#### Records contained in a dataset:
:::

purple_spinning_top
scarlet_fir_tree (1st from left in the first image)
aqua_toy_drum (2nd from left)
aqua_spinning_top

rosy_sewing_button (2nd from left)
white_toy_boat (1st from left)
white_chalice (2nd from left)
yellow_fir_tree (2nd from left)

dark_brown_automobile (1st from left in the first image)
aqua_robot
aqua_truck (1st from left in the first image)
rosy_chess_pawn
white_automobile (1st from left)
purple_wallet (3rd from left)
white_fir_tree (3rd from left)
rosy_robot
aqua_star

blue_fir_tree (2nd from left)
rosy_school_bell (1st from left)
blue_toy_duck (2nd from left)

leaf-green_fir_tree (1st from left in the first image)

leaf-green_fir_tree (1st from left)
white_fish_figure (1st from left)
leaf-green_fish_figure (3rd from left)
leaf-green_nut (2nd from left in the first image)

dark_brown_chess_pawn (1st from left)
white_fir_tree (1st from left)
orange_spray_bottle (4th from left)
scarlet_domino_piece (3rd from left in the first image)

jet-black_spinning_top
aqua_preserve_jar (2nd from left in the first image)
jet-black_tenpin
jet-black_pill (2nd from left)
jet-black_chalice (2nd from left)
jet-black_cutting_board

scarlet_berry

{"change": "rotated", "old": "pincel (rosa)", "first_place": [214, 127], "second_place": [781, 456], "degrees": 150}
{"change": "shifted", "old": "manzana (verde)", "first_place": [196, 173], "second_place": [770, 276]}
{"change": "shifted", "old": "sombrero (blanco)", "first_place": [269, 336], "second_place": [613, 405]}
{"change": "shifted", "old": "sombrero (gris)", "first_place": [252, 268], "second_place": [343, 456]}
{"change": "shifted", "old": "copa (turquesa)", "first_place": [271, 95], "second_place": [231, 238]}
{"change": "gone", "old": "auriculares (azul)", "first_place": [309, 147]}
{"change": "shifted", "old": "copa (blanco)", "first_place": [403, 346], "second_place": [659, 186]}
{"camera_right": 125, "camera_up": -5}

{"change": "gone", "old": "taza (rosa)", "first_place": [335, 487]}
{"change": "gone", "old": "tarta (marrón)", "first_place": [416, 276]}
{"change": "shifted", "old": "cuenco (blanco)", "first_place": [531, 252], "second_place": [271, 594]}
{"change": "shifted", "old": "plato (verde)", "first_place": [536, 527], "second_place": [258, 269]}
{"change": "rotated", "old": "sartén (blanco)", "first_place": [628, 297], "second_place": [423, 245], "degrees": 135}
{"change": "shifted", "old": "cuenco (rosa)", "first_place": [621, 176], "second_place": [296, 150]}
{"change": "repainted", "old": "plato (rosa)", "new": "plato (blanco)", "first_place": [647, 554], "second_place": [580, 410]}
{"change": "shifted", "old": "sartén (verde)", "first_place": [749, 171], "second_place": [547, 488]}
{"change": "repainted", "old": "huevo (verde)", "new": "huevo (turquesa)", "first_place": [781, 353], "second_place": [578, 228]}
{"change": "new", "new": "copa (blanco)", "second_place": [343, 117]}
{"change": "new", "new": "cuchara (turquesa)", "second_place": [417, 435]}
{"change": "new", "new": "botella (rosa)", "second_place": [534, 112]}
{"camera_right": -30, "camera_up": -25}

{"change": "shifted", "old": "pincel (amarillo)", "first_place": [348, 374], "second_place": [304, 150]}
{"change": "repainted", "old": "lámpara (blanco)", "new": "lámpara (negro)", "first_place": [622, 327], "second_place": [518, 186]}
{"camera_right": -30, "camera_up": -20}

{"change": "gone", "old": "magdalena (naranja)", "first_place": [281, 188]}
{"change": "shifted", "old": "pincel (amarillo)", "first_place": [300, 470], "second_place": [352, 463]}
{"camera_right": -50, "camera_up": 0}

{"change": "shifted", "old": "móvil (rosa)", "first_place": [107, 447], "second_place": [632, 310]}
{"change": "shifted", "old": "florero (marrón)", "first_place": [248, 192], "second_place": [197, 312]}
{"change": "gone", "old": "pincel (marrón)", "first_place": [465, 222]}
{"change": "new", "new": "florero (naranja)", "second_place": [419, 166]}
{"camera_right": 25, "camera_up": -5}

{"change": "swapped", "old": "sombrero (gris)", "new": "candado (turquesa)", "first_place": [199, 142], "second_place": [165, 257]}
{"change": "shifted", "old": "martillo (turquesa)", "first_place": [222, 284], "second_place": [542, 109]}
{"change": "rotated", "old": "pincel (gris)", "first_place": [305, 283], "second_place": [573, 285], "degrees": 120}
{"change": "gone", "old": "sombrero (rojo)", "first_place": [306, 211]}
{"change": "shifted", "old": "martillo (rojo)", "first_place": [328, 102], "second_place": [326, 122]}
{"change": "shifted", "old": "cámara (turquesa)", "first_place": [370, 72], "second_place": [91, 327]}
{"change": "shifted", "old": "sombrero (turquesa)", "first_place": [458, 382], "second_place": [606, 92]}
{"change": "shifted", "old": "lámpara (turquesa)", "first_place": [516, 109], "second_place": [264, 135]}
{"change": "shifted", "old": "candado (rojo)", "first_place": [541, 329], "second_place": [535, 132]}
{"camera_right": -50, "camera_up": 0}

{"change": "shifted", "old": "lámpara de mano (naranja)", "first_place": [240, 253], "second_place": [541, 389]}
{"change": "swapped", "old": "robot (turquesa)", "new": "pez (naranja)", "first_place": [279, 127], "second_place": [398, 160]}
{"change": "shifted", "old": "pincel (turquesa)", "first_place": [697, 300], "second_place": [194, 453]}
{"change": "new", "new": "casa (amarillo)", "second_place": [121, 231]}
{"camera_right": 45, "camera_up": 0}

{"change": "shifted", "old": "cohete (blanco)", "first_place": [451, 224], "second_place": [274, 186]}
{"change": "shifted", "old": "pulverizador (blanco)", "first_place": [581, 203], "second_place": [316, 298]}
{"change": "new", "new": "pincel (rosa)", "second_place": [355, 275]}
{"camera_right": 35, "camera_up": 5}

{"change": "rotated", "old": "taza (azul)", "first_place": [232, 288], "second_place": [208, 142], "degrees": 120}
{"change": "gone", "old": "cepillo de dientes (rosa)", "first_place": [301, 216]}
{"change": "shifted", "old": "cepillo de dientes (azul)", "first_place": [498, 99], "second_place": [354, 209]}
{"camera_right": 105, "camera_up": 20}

:::

#### Task directions:
Retype the data exactly as given.

#### Result of this task:
purple_spinning_top
scarlet_fir_tree (1st from left in the first image)
aqua_toy_drum (2nd from left)
aqua_spinning_top

rosy_sewing_button (2nd from left)
white_toy_boat (1st from left)
white_chalice (2nd from left)
yellow_fir_tree (2nd from left)

dark_brown_automobile (1st from left in the first image)
aqua_robot
aqua_truck (1st from left in the first image)
rosy_chess_pawn
white_automobile (1st from left)
purple_wallet (3rd from left)
white_fir_tree (3rd from left)
rosy_robot
aqua_star

blue_fir_tree (2nd from left)
rosy_school_bell (1st from left)
blue_toy_duck (2nd from left)

leaf-green_fir_tree (1st from left in the first image)

leaf-green_fir_tree (1st from left)
white_fish_figure (1st from left)
leaf-green_fish_figure (3rd from left)
leaf-green_nut (2nd from left in the first image)

dark_brown_chess_pawn (1st from left)
white_fir_tree (1st from left)
orange_spray_bottle (4th from left)
scarlet_domino_piece (3rd from left in the first image)

jet-black_spinning_top
aqua_preserve_jar (2nd from left in the first image)
jet-black_tenpin
jet-black_pill (2nd from left)
jet-black_chalice (2nd from left)
jet-black_cutting_board

scarlet_berry

{"change": "rotated", "old": "pincel (rosa)", "first_place": [214, 127], "second_place": [781, 456], "degrees": 150}
{"change": "shifted", "old": "manzana (verde)", "first_place": [196, 173], "second_place": [770, 276]}
{"change": "shifted", "old": "sombrero (blanco)", "first_place": [269, 336], "second_place": [613, 405]}
{"change": "shifted", "old": "sombrero (gris)", "first_place": [252, 268], "second_place": [343, 456]}
{"change": "shifted", "old": "copa (turquesa)", "first_place": [271, 95], "second_place": [231, 238]}
{"change": "gone", "old": "auriculares (azul)", "first_place": [309, 147]}
{"change": "shifted", "old": "copa (blanco)", "first_place": [403, 346], "second_place": [659, 186]}
{"camera_right": 125, "camera_up": -5}

{"change": "gone", "old": "taza (rosa)", "first_place": [335, 487]}
{"change": "gone", "old": "tarta (marrón)", "first_place": [416, 276]}
{"change": "shifted", "old": "cuenco (blanco)", "first_place": [531, 252], "second_place": [271, 594]}
{"change": "shifted", "old": "plato (verde)", "first_place": [536, 527], "second_place": [258, 269]}
{"change": "rotated", "old": "sartén (blanco)", "first_place": [628, 297], "second_place": [423, 245], "degrees": 135}
{"change": "shifted", "old": "cuenco (rosa)", "first_place": [621, 176], "second_place": [296, 150]}
{"change": "repainted", "old": "plato (rosa)", "new": "plato (blanco)", "first_place": [647, 554], "second_place": [580, 410]}
{"change": "shifted", "old": "sartén (verde)", "first_place": [749, 171], "second_place": [547, 488]}
{"change": "repainted", "old": "huevo (verde)", "new": "huevo (turquesa)", "first_place": [781, 353], "second_place": [578, 228]}
{"change": "new", "new": "copa (blanco)", "second_place": [343, 117]}
{"change": "new", "new": "cuchara (turquesa)", "second_place": [417, 435]}
{"change": "new", "new": "botella (rosa)", "second_place": [534, 112]}
{"camera_right": -30, "camera_up": -25}

{"change": "shifted", "old": "pincel (amarillo)", "first_place": [348, 374], "second_place": [304, 150]}
{"change": "repainted", "old": "lámpara (blanco)", "new": "lámpara (negro)", "first_place": [622, 327], "second_place": [518, 186]}
{"camera_right": -30, "camera_up": -20}

{"change": "gone", "old": "magdalena (naranja)", "first_place": [281, 188]}
{"change": "shifted", "old": "pincel (amarillo)", "first_place": [300, 470], "second_place": [352, 463]}
{"camera_right": -50, "camera_up": 0}

{"change": "shifted", "old": "móvil (rosa)", "first_place": [107, 447], "second_place": [632, 310]}
{"change": "shifted", "old": "florero (marrón)", "first_place": [248, 192], "second_place": [197, 312]}
{"change": "gone", "old": "pincel (marrón)", "first_place": [465, 222]}
{"change": "new", "new": "florero (naranja)", "second_place": [419, 166]}
{"camera_right": 25, "camera_up": -5}

{"change": "swapped", "old": "sombrero (gris)", "new": "candado (turquesa)", "first_place": [199, 142], "second_place": [165, 257]}
{"change": "shifted", "old": "martillo (turquesa)", "first_place": [222, 284], "second_place": [542, 109]}
{"change": "rotated", "old": "pincel (gris)", "first_place": [305, 283], "second_place": [573, 285], "degrees": 120}
{"change": "gone", "old": "sombrero (rojo)", "first_place": [306, 211]}
{"change": "shifted", "old": "martillo (rojo)", "first_place": [328, 102], "second_place": [326, 122]}
{"change": "shifted", "old": "cámara (turquesa)", "first_place": [370, 72], "second_place": [91, 327]}
{"change": "shifted", "old": "sombrero (turquesa)", "first_place": [458, 382], "second_place": [606, 92]}
{"change": "shifted", "old": "lámpara (turquesa)", "first_place": [516, 109], "second_place": [264, 135]}
{"change": "shifted", "old": "candado (rojo)", "first_place": [541, 329], "second_place": [535, 132]}
{"camera_right": -50, "camera_up": 0}

{"change": "shifted", "old": "lámpara de mano (naranja)", "first_place": [240, 253], "second_place": [541, 389]}
{"change": "swapped", "old": "robot (turquesa)", "new": "pez (naranja)", "first_place": [279, 127], "second_place": [398, 160]}
{"change": "shifted", "old": "pincel (turquesa)", "first_place": [697, 300], "second_place": [194, 453]}
{"change": "new", "new": "casa (amarillo)", "second_place": [121, 231]}
{"camera_right": 45, "camera_up": 0}

{"change": "shifted", "old": "cohete (blanco)", "first_place": [451, 224], "second_place": [274, 186]}
{"change": "shifted", "old": "pulverizador (blanco)", "first_place": [581, 203], "second_place": [316, 298]}
{"change": "new", "new": "pincel (rosa)", "second_place": [355, 275]}
{"camera_right": 35, "camera_up": 5}

{"change": "rotated", "old": "taza (azul)", "first_place": [232, 288], "second_place": [208, 142], "degrees": 120}
{"change": "gone", "old": "cepillo de dientes (rosa)", "first_place": [301, 216]}
{"change": "shifted", "old": "cepillo de dientes (azul)", "first_place": [498, 99], "second_place": [354, 209]}
{"camera_right": 105, "camera_up": 20}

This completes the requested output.